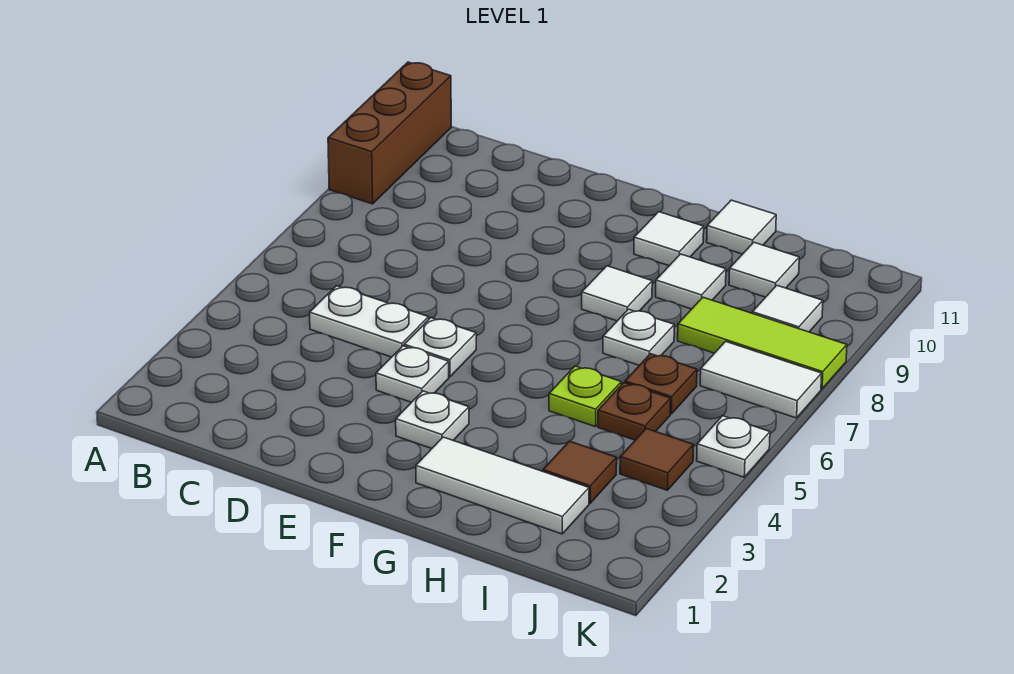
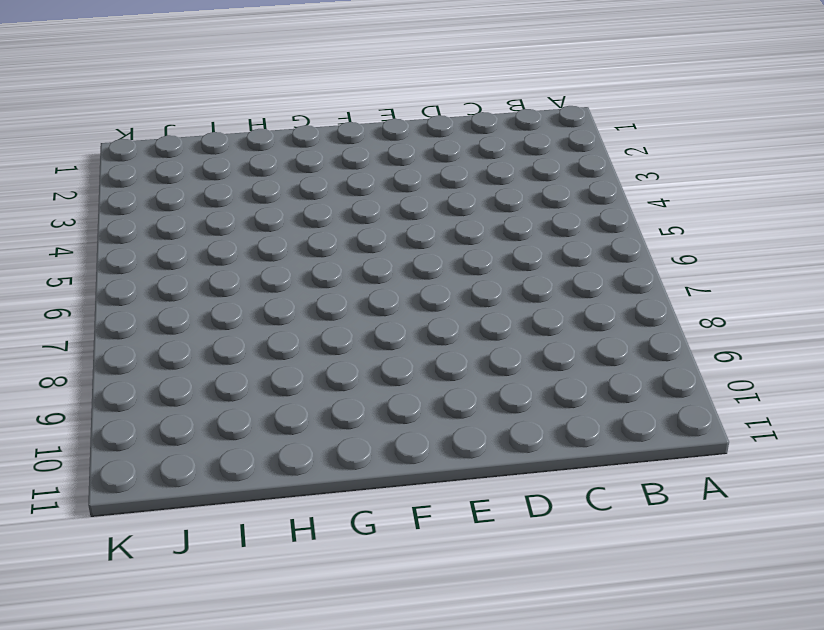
none -> brown brick A9:A11 level 1
none -> white plate C5:D5 level 1
none -> white plate E4 level 1

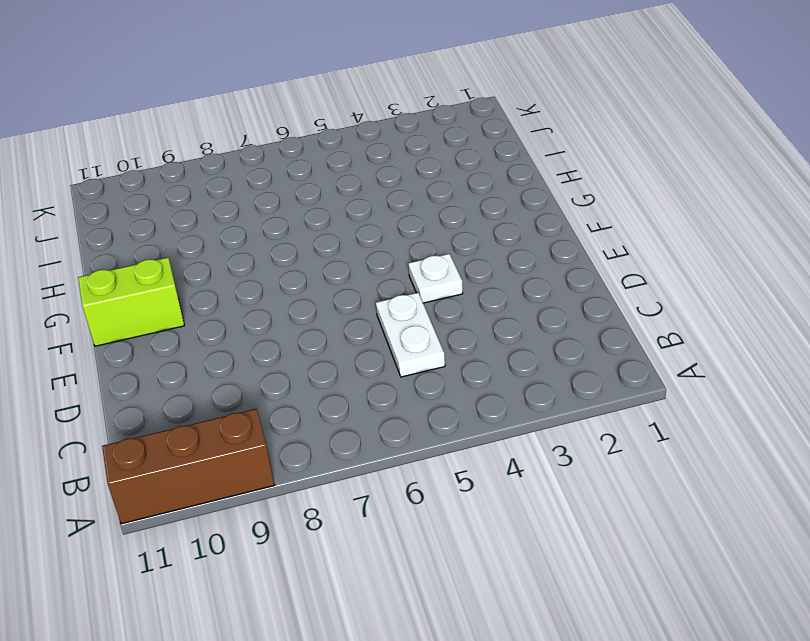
lime brick F10:F11 level 1 -> none
none -> white plate E5 level 1
none -> white plate F3 level 1
none -> white tile G2:I2 level 1

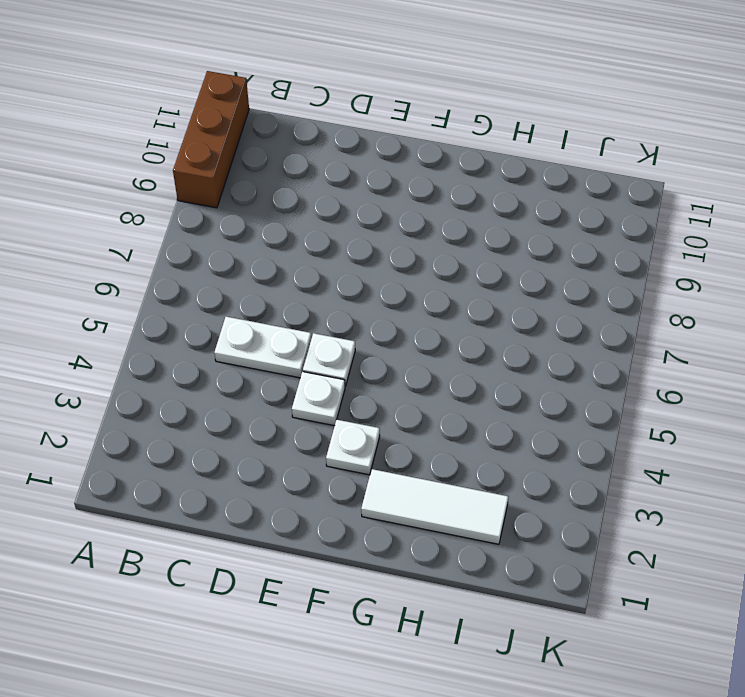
none -> white tile G8 level 1
none -> white tile G10 level 1
none -> lime plate H5 level 1

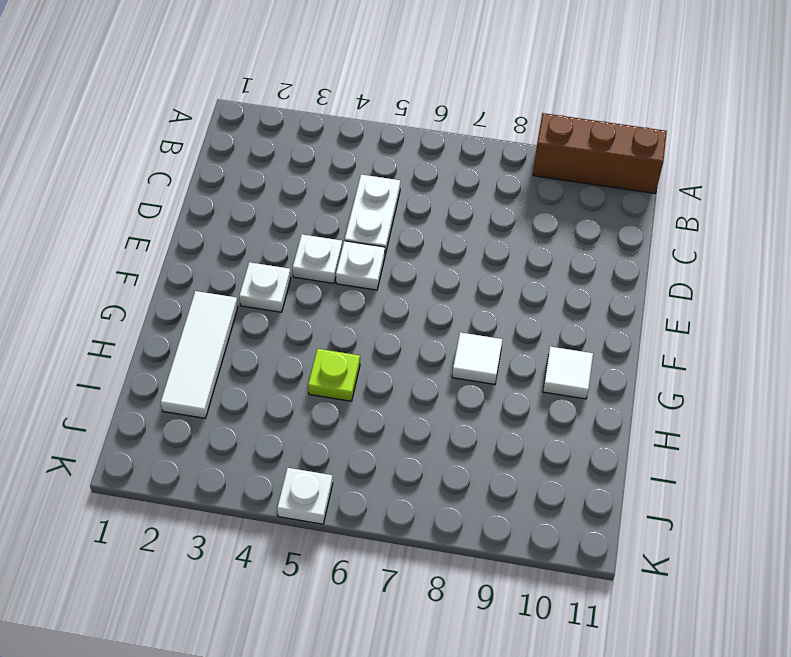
none -> white plate H7 level 1
none -> white tile H9 level 1
none -> white tile H11 level 1

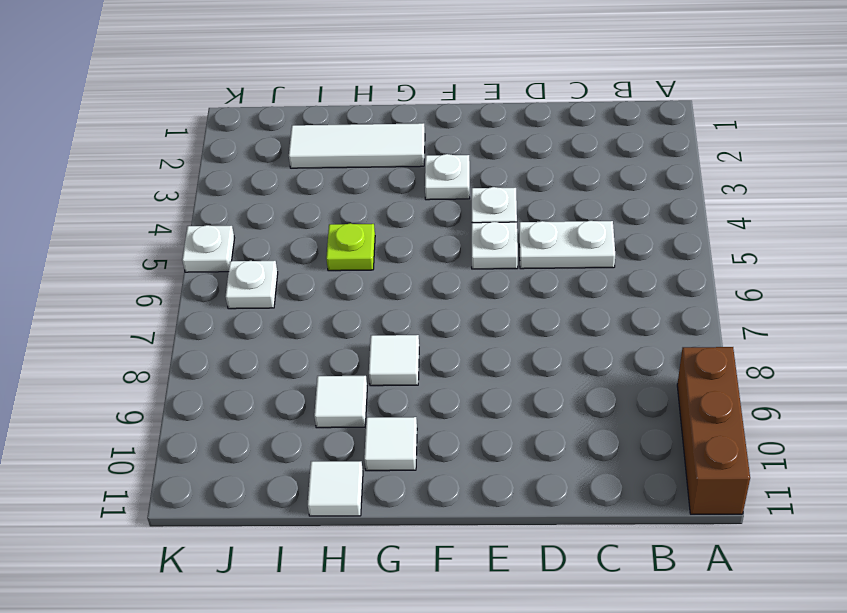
white plate J6 level 1 -> white plate H7 level 1
none -> brown tile I3 level 1
none -> brown plate I5 level 1
none -> brown plate I6 level 1

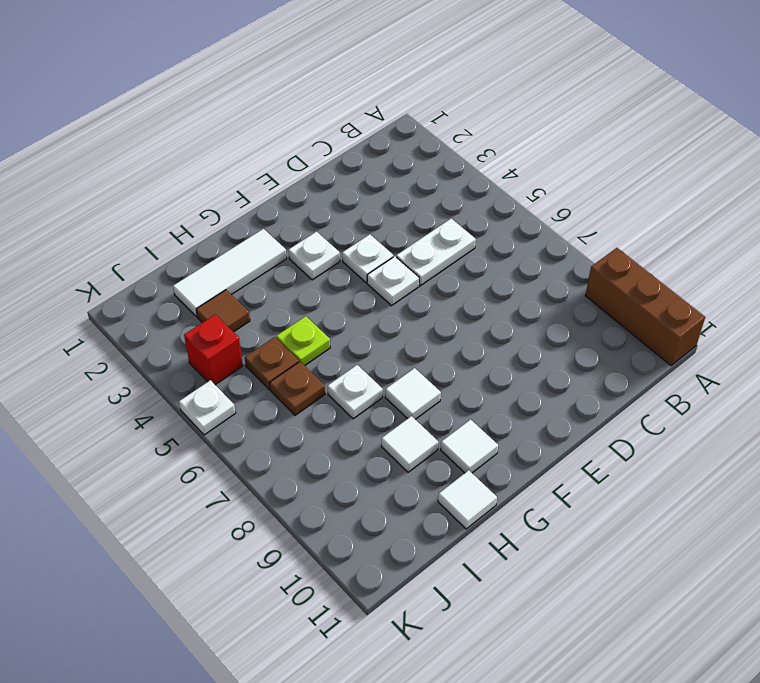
red brick J4 level 1 -> brown tile J4 level 1
none -> lime tile I8:K8 level 1
none -> white tile I10 level 1
none -> white tile J7:K7 level 1

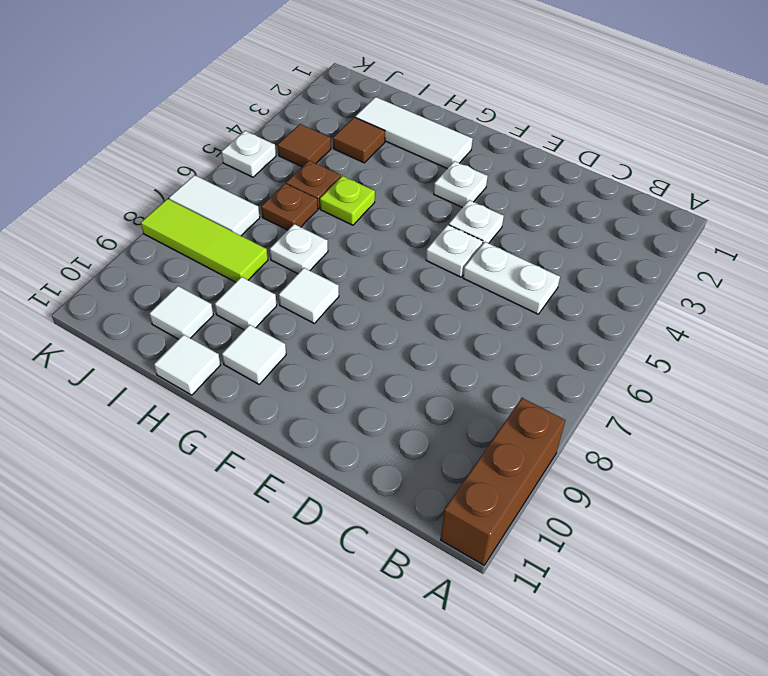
none -> white tile J9 level 1

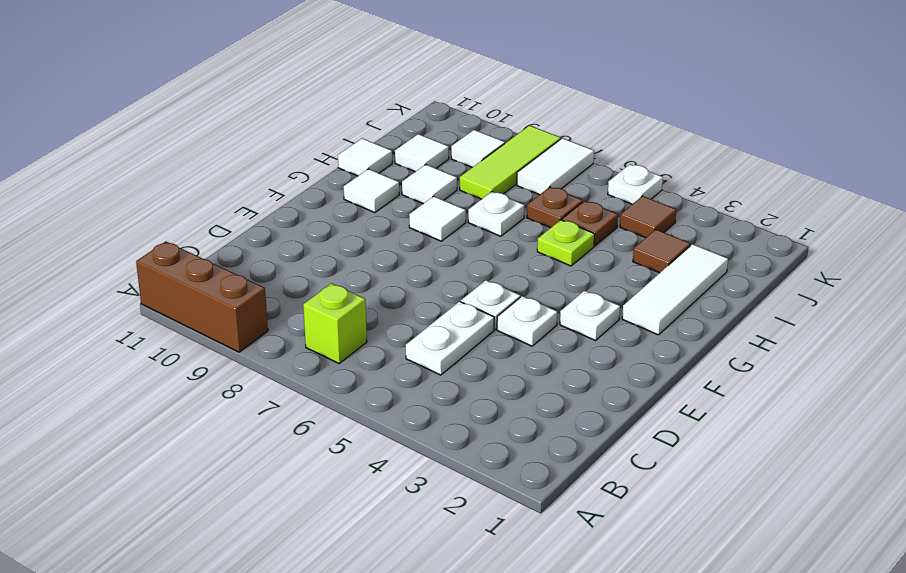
lime brick B7 level 1 -> none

____________________

(EXERCISE REQUIREMENTS): From the entries, count the lines that hold the string "lime". Nothing but the number is needed.

(SOLUTION): 4